#### [Task objective]
Your answer must be an exact copy of the data, without any pictures.

#### [Collected material]

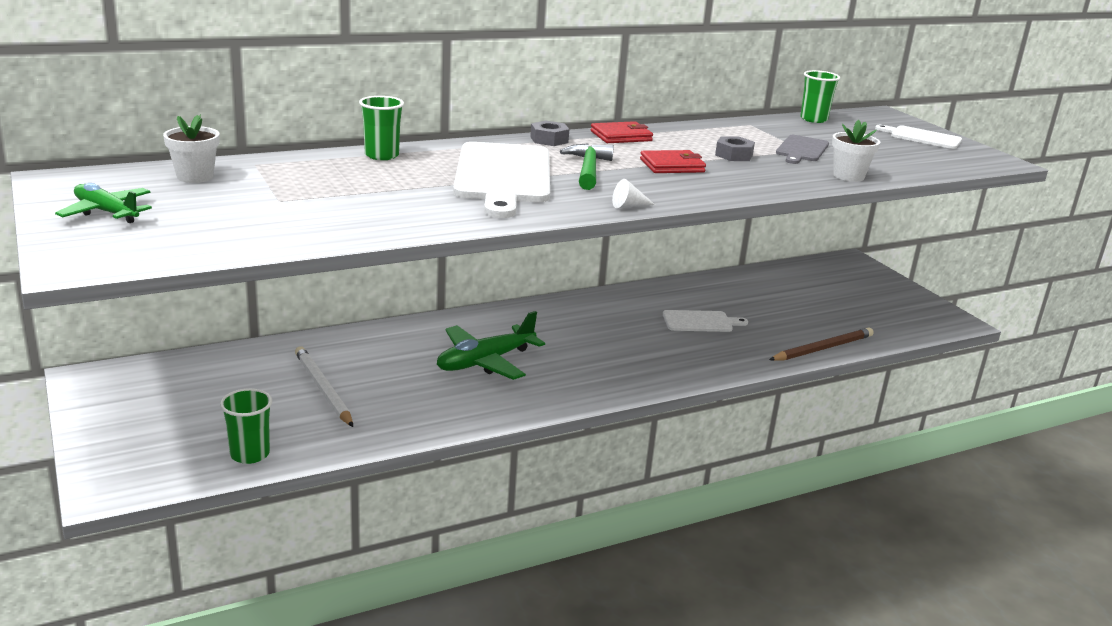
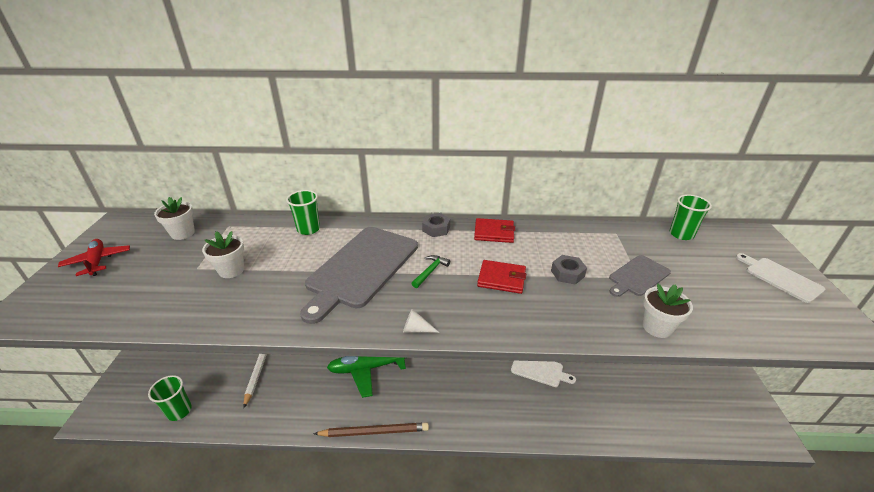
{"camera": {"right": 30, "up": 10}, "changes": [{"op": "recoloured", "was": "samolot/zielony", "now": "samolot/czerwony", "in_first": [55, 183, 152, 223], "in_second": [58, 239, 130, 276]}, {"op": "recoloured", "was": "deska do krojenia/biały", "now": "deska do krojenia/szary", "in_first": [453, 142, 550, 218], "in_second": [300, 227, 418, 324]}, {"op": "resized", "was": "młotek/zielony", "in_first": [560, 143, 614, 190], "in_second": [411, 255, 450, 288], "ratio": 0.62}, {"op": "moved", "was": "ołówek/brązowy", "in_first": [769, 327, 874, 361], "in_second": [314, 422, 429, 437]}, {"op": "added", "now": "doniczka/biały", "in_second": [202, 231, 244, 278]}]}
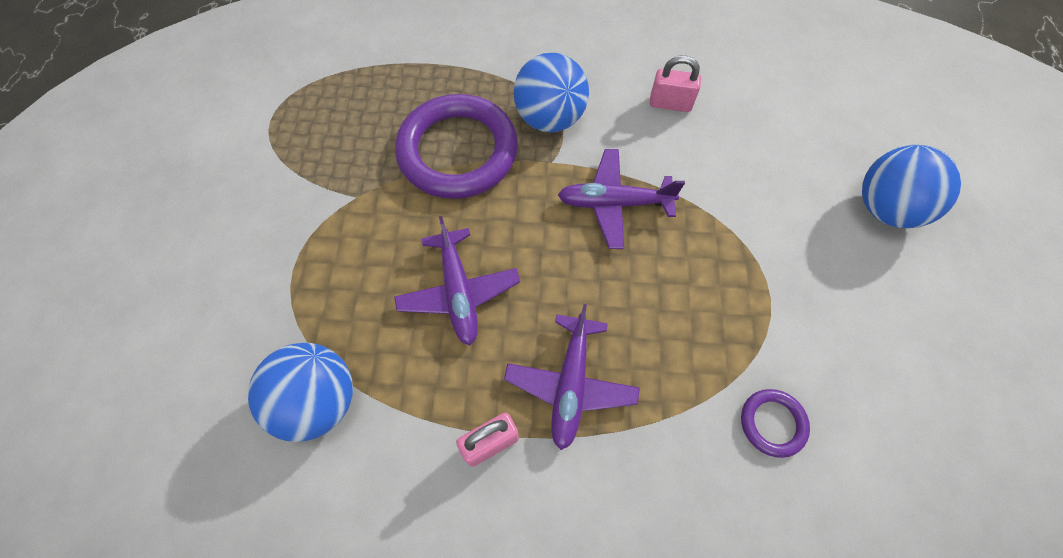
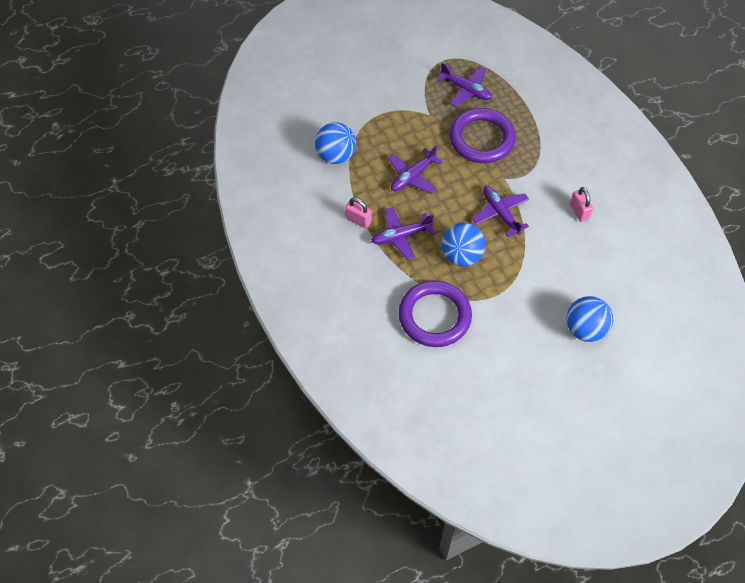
{"camera": {"right": 60, "up": -5}, "changes": [{"op": "moved", "was": "piłka/niebieski", "in_first": [513, 53, 589, 132], "in_second": [442, 223, 486, 267]}, {"op": "resized", "was": "pierścień/fioletowy", "in_first": [741, 389, 810, 458], "in_second": [398, 280, 472, 347], "ratio": 2.25}, {"op": "added", "now": "samolot/fioletowy", "in_second": [437, 63, 492, 107]}]}
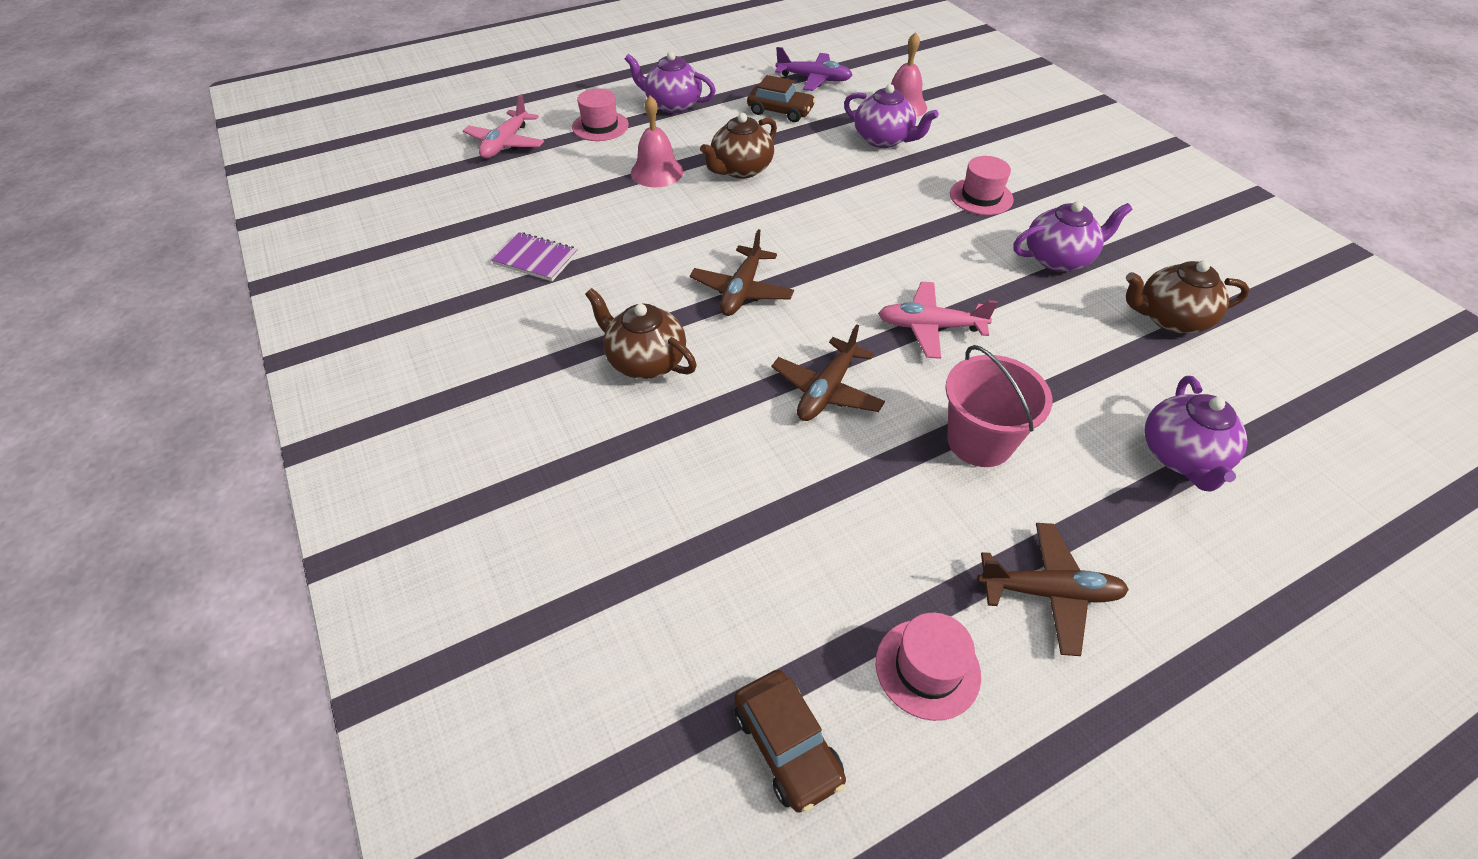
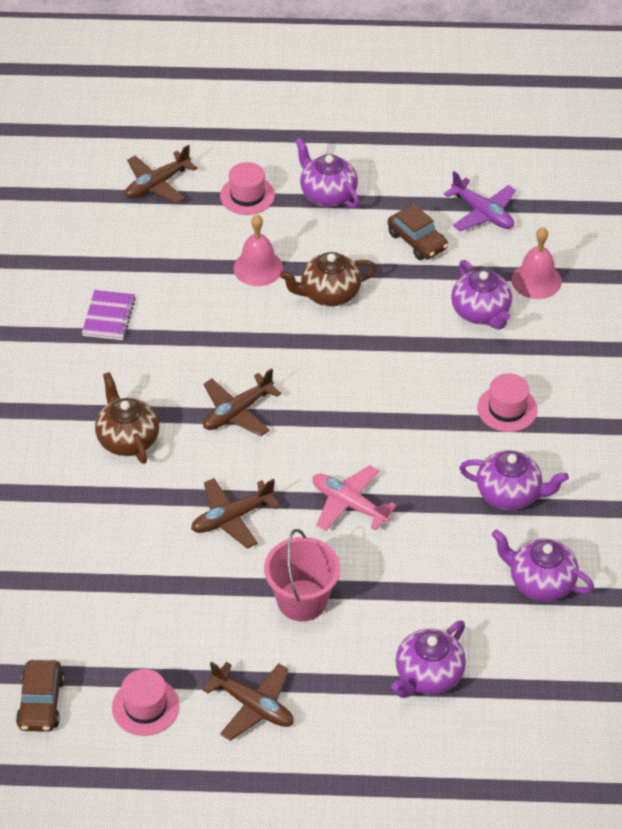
{"camera": {"right": 30, "up": 0}, "changes": [{"op": "recoloured", "was": "samolot/różowy", "now": "samolot/brązowy", "in_first": [463, 94, 544, 159], "in_second": [125, 145, 197, 203]}, {"op": "turned", "was": "zeszyt/fioletowy", "in_first": [491, 232, 578, 281], "in_second": [82, 290, 136, 340], "clockwise": 45}, {"op": "recoloured", "was": "imbryk/brązowy", "now": "imbryk/fioletowy", "in_first": [1126, 260, 1250, 333], "in_second": [492, 529, 594, 601]}]}
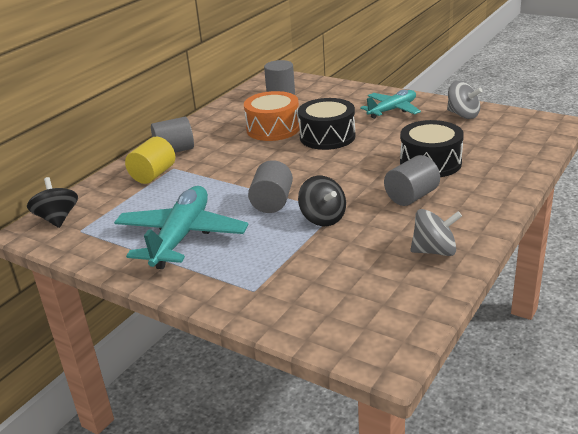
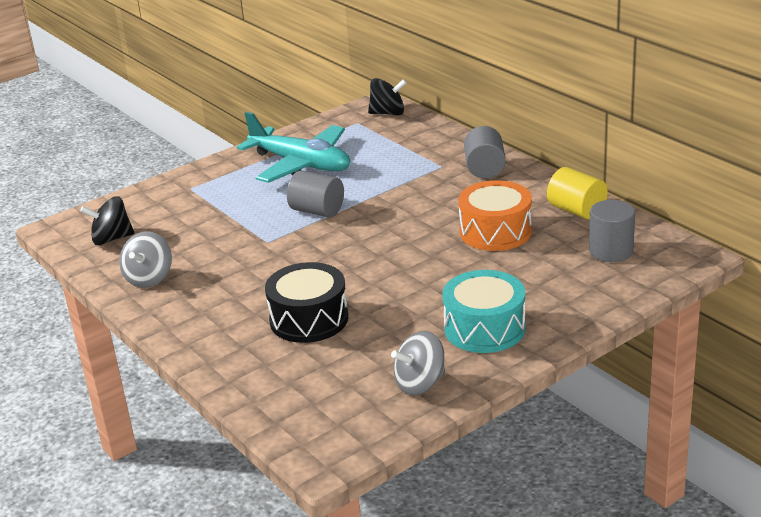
{"camera": {"right": 110, "up": 0}, "changes": [{"op": "moved", "was": "walec/żółty", "in_first": [125, 137, 175, 184], "in_second": [547, 167, 608, 219]}, {"op": "removed", "was": "bęben/czarny", "in_first": [298, 98, 355, 150]}, {"op": "moved", "was": "bączek/czarny", "in_first": [298, 176, 346, 226], "in_second": [80, 196, 134, 245]}, {"op": "replaced", "was": "samolot/turkusowy", "now": "bęben/turkusowy", "in_first": [360, 90, 421, 119], "in_second": [442, 270, 526, 353]}, {"op": "removed", "was": "walec/szary", "in_first": [384, 155, 440, 206]}]}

#### [Task answer]
{"camera": {"right": 30, "up": 10}, "changes": [{"op": "recoloured", "was": "samolot/zielony", "now": "samolot/czerwony", "in_first": [55, 183, 152, 223], "in_second": [58, 239, 130, 276]}, {"op": "recoloured", "was": "deska do krojenia/biały", "now": "deska do krojenia/szary", "in_first": [453, 142, 550, 218], "in_second": [300, 227, 418, 324]}, {"op": "resized", "was": "młotek/zielony", "in_first": [560, 143, 614, 190], "in_second": [411, 255, 450, 288], "ratio": 0.62}, {"op": "moved", "was": "ołówek/brązowy", "in_first": [769, 327, 874, 361], "in_second": [314, 422, 429, 437]}, {"op": "added", "now": "doniczka/biały", "in_second": [202, 231, 244, 278]}]}
{"camera": {"right": 60, "up": -5}, "changes": [{"op": "moved", "was": "piłka/niebieski", "in_first": [513, 53, 589, 132], "in_second": [442, 223, 486, 267]}, {"op": "resized", "was": "pierścień/fioletowy", "in_first": [741, 389, 810, 458], "in_second": [398, 280, 472, 347], "ratio": 2.25}, {"op": "added", "now": "samolot/fioletowy", "in_second": [437, 63, 492, 107]}]}
{"camera": {"right": 30, "up": 0}, "changes": [{"op": "recoloured", "was": "samolot/różowy", "now": "samolot/brązowy", "in_first": [463, 94, 544, 159], "in_second": [125, 145, 197, 203]}, {"op": "turned", "was": "zeszyt/fioletowy", "in_first": [491, 232, 578, 281], "in_second": [82, 290, 136, 340], "clockwise": 45}, {"op": "recoloured", "was": "imbryk/brązowy", "now": "imbryk/fioletowy", "in_first": [1126, 260, 1250, 333], "in_second": [492, 529, 594, 601]}]}
{"camera": {"right": 110, "up": 0}, "changes": [{"op": "moved", "was": "walec/żółty", "in_first": [125, 137, 175, 184], "in_second": [547, 167, 608, 219]}, {"op": "removed", "was": "bęben/czarny", "in_first": [298, 98, 355, 150]}, {"op": "moved", "was": "bączek/czarny", "in_first": [298, 176, 346, 226], "in_second": [80, 196, 134, 245]}, {"op": "replaced", "was": "samolot/turkusowy", "now": "bęben/turkusowy", "in_first": [360, 90, 421, 119], "in_second": [442, 270, 526, 353]}, {"op": "removed", "was": "walec/szary", "in_first": [384, 155, 440, 206]}]}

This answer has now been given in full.